Provided data
=======

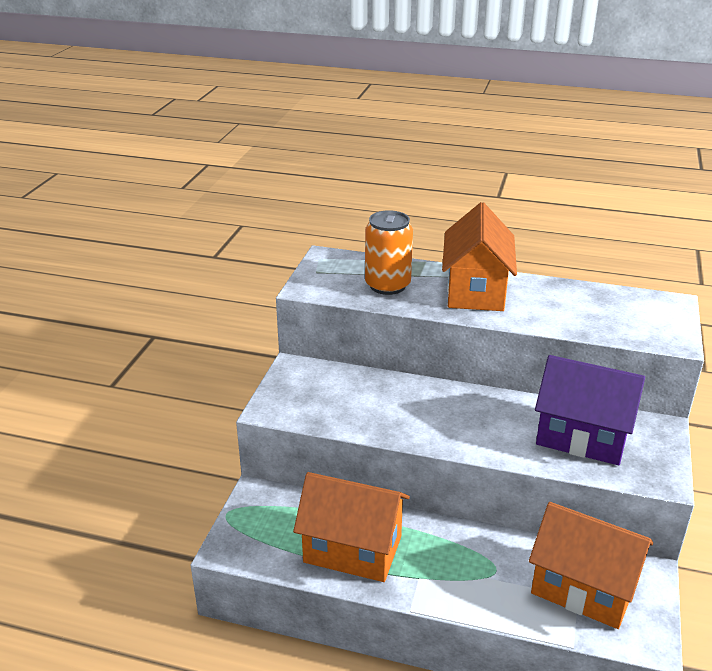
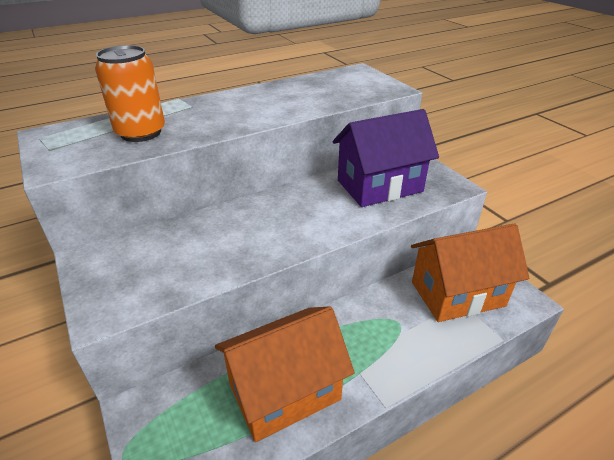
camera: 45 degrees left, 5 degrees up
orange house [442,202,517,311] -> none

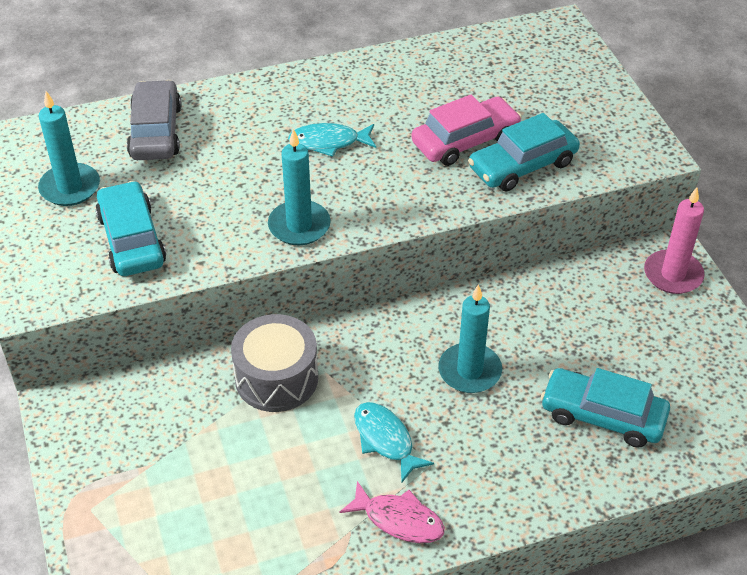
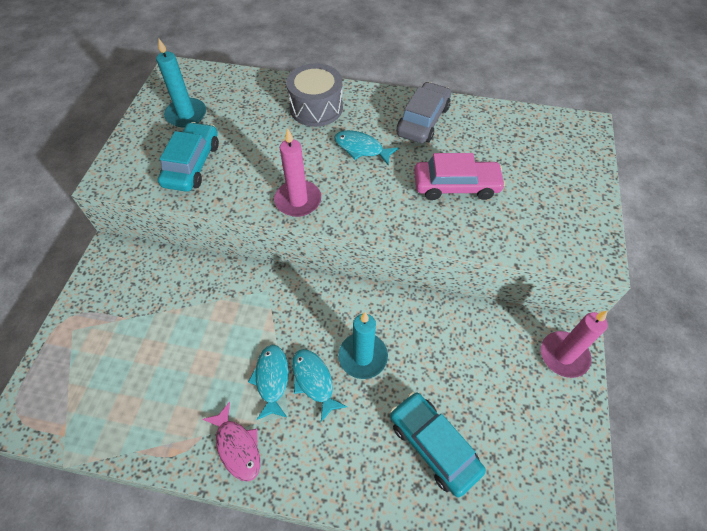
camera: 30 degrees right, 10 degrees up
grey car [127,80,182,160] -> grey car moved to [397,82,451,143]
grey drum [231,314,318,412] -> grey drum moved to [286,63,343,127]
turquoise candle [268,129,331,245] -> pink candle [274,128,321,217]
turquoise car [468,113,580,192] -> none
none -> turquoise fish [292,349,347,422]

=======

Task directions
Give the entries above again, exactly as written and free of images.

Task response
camera: 45 degrees left, 5 degrees up
orange house [442,202,517,311] -> none

camera: 30 degrees right, 10 degrees up
grey car [127,80,182,160] -> grey car moved to [397,82,451,143]
grey drum [231,314,318,412] -> grey drum moved to [286,63,343,127]
turquoise candle [268,129,331,245] -> pink candle [274,128,321,217]
turquoise car [468,113,580,192] -> none
none -> turquoise fish [292,349,347,422]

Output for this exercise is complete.